WHAT YOU HAVE TO DO: Count every line in the data below where "DGND" occurs, then state that number and nothing more.

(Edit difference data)
---------------

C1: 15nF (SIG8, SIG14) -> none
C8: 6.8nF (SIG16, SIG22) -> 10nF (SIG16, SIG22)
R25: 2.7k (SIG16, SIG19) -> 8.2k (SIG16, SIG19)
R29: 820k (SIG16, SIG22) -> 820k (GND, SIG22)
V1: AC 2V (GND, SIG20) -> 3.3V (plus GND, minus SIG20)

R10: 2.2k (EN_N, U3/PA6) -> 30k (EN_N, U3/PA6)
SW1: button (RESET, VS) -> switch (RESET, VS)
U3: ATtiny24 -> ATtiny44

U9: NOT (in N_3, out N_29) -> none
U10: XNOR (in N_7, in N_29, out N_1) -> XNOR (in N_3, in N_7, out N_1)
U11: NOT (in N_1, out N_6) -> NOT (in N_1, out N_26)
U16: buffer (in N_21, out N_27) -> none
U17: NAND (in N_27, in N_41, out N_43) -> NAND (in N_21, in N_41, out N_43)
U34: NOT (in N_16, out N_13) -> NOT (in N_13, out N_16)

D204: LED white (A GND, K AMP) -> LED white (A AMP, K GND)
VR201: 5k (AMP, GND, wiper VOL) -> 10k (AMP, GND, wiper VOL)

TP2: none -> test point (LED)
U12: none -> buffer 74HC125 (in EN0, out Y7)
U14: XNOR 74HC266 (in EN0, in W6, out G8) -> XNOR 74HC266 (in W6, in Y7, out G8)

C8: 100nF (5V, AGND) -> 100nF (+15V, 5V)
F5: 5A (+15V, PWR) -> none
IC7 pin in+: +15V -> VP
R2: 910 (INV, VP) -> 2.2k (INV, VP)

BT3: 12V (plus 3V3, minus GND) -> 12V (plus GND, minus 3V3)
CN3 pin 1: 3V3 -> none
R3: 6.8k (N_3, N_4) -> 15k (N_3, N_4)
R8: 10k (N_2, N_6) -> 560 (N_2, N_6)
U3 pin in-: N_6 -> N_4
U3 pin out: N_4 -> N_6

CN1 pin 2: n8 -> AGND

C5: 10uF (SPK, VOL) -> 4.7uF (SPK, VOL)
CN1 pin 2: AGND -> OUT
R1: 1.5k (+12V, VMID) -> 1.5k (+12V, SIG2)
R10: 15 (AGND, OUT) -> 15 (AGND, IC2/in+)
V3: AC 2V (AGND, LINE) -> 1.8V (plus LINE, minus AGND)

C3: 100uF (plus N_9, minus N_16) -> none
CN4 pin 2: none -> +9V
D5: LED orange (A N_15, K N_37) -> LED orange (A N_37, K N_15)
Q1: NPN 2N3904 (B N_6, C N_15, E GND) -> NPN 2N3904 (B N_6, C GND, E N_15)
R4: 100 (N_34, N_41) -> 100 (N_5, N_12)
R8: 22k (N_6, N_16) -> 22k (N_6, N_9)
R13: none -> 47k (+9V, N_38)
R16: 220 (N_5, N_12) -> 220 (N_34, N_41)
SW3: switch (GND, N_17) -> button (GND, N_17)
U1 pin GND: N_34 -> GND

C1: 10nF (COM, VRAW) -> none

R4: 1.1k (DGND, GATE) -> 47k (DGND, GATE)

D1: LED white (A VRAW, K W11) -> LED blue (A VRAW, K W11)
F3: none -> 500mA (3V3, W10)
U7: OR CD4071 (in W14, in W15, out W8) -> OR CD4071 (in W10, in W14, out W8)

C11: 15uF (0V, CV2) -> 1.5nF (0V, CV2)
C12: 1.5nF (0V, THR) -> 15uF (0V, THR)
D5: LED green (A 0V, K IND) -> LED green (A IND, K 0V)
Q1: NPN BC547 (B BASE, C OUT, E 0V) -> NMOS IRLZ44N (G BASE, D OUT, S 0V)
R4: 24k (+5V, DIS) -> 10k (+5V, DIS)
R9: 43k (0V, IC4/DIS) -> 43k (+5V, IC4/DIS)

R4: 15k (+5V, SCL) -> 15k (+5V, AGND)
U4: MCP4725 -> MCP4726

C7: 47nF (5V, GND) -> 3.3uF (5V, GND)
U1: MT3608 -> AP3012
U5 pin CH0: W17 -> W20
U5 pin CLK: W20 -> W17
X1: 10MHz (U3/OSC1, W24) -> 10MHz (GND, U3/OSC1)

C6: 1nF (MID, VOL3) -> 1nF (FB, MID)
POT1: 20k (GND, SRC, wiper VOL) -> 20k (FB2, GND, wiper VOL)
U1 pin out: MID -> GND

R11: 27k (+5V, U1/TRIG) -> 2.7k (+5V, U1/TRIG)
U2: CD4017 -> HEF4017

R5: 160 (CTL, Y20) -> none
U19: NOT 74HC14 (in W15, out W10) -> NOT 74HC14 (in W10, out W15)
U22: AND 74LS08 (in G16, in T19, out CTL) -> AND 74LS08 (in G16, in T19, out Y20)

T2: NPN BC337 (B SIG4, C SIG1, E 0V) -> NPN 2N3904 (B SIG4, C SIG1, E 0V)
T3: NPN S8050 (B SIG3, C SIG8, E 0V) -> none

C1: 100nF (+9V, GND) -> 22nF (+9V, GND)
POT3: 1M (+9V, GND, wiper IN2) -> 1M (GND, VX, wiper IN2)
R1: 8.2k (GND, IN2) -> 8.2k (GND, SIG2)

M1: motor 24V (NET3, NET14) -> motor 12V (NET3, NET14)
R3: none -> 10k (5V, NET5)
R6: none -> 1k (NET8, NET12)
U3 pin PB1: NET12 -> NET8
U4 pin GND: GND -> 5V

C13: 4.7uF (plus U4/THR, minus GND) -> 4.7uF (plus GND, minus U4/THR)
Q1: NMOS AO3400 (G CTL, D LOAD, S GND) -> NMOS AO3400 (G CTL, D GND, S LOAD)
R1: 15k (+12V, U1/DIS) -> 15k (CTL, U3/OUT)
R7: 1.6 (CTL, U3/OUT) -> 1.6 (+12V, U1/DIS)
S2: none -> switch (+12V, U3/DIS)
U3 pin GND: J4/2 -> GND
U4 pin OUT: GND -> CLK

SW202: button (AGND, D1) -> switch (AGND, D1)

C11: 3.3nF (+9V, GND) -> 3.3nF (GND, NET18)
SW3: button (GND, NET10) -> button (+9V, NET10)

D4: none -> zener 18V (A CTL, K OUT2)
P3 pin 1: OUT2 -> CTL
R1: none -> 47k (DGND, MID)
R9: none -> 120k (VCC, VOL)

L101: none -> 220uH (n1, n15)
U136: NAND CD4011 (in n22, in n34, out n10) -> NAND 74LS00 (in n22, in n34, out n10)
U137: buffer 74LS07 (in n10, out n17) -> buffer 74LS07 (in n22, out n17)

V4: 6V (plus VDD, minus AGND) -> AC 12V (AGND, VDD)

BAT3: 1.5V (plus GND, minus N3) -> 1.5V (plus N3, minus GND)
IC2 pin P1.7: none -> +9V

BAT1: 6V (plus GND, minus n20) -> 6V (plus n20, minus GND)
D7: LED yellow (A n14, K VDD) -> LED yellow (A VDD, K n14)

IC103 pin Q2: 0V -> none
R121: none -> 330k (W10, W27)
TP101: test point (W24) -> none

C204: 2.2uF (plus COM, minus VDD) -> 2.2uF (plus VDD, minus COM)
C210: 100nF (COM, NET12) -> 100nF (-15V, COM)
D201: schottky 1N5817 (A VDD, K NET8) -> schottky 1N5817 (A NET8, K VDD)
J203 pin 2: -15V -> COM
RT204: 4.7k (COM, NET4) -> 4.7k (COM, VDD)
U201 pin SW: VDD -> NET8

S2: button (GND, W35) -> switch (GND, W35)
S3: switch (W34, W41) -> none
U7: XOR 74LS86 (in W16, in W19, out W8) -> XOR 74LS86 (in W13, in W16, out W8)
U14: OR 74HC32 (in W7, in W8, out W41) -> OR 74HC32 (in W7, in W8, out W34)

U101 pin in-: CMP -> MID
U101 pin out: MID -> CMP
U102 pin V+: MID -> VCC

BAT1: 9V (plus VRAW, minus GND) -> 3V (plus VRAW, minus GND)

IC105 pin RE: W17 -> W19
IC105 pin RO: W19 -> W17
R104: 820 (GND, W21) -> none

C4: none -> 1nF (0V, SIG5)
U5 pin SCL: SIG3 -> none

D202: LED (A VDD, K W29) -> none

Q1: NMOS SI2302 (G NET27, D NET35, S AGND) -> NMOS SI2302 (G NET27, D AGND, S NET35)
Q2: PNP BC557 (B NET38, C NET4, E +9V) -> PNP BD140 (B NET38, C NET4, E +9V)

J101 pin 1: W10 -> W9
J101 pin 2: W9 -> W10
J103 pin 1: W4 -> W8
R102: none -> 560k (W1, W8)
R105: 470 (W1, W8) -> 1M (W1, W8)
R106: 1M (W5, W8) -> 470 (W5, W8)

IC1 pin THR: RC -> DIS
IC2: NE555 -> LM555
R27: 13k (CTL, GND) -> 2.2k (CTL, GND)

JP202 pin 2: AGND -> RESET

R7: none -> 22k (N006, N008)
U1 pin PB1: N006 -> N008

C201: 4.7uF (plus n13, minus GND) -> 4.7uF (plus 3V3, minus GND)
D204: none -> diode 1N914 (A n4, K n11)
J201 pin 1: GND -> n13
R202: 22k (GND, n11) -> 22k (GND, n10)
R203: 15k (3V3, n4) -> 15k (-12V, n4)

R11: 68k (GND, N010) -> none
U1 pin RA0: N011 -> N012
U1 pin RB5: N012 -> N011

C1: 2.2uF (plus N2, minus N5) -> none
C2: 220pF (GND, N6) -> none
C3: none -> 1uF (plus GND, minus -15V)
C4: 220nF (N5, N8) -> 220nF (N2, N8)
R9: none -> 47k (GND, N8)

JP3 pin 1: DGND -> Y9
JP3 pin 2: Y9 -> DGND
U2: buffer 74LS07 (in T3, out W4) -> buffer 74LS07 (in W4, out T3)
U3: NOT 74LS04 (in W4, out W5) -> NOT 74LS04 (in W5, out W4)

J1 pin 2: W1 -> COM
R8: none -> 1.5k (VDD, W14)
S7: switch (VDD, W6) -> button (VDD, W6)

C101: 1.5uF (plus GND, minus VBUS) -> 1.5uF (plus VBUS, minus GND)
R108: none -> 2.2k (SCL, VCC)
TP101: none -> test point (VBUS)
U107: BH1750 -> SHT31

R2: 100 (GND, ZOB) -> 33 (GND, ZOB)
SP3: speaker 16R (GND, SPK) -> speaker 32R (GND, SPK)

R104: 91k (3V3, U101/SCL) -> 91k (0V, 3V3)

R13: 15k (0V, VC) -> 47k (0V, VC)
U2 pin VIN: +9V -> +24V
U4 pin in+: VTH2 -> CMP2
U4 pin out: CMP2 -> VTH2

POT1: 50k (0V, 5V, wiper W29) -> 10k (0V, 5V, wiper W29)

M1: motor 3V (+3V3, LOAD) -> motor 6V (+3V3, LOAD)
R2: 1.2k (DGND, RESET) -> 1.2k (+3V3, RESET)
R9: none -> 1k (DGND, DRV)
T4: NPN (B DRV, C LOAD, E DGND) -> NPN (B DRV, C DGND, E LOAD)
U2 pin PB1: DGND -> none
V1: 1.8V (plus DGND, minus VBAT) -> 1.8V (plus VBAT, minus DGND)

---------------

EXERCISE OUTPUT: 9